--- Begin ---

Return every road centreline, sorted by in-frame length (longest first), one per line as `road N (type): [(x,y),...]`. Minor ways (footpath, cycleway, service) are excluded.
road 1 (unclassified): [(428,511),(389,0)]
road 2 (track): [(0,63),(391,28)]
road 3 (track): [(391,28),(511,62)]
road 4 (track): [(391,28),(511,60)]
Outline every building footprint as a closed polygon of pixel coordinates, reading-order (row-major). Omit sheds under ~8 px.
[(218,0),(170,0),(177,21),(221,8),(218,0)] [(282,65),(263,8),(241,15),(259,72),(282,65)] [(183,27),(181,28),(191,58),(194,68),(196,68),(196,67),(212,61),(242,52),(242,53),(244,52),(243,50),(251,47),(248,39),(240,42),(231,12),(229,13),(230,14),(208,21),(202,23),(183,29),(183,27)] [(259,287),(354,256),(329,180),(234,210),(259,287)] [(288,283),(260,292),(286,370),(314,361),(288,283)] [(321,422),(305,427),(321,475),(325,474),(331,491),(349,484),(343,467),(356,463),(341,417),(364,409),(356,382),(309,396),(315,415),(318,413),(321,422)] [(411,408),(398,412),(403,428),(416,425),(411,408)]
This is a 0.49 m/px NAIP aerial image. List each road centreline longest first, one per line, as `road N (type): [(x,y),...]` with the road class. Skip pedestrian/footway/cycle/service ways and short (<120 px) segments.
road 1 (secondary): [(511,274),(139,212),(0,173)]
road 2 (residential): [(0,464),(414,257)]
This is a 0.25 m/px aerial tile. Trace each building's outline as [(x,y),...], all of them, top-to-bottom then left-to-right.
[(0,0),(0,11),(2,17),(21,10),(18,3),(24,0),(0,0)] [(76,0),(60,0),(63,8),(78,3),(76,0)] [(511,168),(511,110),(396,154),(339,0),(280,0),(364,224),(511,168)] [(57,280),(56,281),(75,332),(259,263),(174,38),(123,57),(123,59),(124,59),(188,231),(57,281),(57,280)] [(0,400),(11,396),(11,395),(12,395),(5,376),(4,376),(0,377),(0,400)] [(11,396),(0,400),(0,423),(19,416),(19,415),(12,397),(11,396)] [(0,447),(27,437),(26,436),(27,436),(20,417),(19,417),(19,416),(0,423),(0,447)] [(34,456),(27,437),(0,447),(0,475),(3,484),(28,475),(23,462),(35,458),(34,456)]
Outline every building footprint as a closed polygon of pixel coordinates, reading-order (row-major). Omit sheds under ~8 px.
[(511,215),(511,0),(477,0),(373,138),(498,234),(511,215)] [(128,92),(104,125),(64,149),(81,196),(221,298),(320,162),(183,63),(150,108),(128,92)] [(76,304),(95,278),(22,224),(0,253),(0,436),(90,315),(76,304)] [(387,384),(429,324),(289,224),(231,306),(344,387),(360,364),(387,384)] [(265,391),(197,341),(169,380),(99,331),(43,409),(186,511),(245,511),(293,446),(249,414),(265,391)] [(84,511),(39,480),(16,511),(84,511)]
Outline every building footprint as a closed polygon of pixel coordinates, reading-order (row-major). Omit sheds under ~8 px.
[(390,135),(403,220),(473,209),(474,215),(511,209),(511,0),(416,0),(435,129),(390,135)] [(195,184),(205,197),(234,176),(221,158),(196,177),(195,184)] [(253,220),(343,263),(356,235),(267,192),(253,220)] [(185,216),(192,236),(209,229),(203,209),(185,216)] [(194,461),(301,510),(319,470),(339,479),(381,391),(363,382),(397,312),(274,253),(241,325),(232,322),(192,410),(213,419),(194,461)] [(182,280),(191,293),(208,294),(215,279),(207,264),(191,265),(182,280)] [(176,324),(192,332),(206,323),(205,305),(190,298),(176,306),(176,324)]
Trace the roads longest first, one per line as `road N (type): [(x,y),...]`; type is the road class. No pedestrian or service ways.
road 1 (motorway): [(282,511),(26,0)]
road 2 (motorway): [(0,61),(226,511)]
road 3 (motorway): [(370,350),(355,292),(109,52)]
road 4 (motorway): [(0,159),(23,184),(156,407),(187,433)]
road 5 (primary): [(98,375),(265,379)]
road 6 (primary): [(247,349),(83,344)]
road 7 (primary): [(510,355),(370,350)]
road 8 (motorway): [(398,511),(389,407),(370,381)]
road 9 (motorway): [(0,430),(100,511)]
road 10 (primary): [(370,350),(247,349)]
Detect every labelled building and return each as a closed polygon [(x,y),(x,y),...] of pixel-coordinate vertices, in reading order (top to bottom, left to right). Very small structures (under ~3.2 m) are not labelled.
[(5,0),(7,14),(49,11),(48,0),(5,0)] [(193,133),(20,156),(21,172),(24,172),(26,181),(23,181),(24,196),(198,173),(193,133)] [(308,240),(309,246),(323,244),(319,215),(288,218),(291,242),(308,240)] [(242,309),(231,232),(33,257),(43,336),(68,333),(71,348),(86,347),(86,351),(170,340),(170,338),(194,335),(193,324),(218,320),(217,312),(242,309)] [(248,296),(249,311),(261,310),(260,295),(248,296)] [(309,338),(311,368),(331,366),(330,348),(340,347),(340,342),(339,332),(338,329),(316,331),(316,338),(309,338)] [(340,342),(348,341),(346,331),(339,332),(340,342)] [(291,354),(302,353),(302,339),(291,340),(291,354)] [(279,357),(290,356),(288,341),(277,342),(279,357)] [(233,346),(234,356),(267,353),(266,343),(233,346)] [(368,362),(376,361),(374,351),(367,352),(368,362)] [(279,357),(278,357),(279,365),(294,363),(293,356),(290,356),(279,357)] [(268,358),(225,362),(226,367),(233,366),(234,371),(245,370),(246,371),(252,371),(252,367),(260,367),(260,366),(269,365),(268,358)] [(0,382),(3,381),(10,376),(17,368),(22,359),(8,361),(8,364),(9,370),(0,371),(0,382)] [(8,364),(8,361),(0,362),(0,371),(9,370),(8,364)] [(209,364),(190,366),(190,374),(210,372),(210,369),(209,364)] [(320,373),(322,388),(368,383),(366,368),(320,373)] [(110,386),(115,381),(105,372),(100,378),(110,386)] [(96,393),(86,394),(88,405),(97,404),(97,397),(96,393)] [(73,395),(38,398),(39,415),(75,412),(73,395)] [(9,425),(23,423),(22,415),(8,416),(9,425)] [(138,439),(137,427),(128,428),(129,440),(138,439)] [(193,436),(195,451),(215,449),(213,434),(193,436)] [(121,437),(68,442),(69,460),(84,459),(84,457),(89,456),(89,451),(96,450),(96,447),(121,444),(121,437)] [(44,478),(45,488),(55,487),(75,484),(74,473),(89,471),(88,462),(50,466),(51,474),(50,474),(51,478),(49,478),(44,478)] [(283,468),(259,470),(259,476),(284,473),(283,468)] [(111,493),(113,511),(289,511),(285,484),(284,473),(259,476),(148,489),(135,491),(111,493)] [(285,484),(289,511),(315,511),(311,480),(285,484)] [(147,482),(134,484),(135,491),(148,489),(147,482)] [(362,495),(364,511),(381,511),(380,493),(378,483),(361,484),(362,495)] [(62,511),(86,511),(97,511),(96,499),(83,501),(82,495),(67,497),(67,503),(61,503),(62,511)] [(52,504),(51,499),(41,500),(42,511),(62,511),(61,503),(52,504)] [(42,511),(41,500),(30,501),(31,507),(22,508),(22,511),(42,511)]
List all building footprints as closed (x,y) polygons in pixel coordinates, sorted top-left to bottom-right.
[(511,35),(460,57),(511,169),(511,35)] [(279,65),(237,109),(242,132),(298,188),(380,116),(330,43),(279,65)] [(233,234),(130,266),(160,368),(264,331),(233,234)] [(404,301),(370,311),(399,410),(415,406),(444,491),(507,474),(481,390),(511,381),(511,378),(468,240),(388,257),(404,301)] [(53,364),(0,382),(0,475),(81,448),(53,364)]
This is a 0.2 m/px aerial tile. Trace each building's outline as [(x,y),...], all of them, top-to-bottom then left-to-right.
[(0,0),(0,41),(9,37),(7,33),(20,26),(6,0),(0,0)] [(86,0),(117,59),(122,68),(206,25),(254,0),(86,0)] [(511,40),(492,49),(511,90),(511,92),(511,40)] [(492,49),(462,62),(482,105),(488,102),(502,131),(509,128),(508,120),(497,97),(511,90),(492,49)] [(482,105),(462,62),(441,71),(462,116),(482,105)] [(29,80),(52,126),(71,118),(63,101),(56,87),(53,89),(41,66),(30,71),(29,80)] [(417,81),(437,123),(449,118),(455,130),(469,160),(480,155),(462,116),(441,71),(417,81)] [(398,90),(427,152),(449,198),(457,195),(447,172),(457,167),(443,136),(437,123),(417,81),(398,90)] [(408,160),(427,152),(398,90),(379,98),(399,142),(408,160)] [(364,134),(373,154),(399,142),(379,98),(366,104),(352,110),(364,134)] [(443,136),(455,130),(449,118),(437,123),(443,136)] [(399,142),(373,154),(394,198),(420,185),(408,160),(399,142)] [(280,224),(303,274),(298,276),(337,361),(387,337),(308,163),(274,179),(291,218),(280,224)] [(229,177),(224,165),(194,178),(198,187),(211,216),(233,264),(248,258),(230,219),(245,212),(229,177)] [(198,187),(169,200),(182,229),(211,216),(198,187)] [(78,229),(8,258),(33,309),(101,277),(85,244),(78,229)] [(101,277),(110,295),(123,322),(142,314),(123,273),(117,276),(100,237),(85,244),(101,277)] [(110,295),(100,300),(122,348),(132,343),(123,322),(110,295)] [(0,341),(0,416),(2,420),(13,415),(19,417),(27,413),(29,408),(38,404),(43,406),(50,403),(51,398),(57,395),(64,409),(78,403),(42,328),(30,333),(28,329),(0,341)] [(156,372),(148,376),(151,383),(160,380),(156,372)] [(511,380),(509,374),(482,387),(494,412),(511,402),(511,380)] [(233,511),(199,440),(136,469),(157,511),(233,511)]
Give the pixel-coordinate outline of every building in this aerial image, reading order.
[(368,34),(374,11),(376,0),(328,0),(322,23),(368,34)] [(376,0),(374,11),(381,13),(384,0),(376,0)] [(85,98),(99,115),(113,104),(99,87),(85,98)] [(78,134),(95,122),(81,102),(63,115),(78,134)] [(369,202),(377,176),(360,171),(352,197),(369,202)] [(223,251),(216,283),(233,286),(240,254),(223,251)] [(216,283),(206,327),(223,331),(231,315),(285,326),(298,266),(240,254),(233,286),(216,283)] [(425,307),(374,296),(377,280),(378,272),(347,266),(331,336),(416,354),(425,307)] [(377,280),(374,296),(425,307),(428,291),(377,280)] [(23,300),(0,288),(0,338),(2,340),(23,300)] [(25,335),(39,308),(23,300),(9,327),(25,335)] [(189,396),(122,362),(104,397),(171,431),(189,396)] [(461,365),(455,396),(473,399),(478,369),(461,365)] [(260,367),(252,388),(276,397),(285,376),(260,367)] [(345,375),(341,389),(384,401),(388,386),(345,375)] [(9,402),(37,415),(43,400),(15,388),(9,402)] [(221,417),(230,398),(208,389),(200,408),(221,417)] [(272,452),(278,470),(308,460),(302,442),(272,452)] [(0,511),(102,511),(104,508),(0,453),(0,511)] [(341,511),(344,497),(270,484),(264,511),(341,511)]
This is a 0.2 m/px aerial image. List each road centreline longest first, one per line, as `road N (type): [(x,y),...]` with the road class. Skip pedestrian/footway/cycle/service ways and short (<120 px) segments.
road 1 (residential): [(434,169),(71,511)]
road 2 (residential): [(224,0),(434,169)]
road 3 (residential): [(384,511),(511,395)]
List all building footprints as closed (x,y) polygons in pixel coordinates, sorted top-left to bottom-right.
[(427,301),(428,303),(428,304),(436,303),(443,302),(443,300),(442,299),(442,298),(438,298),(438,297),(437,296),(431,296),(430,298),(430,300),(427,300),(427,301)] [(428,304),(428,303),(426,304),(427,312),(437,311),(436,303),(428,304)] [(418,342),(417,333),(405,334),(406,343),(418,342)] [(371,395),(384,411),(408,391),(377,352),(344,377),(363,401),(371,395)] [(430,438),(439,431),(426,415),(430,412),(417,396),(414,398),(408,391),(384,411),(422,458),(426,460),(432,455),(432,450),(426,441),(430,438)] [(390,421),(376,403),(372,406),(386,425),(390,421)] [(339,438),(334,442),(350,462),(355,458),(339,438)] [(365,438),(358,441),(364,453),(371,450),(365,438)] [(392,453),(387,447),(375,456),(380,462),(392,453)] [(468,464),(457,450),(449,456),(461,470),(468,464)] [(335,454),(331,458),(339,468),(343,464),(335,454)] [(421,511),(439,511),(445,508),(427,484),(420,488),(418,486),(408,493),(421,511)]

--- End ---

#### YOUR GOAL:
Could you copy out word for word everything in the records above, from the line containing "Trace the roads" down to the line containing "road 3 (motorway): [(370,350),(355,292),(109,52)]", with both of those lines included?

#### RESULT:
Trace the roads longest first, one per line as `road N (type): [(x,y),...]`; type is the road class. No pedestrian or service ways.
road 1 (motorway): [(282,511),(26,0)]
road 2 (motorway): [(0,61),(226,511)]
road 3 (motorway): [(370,350),(355,292),(109,52)]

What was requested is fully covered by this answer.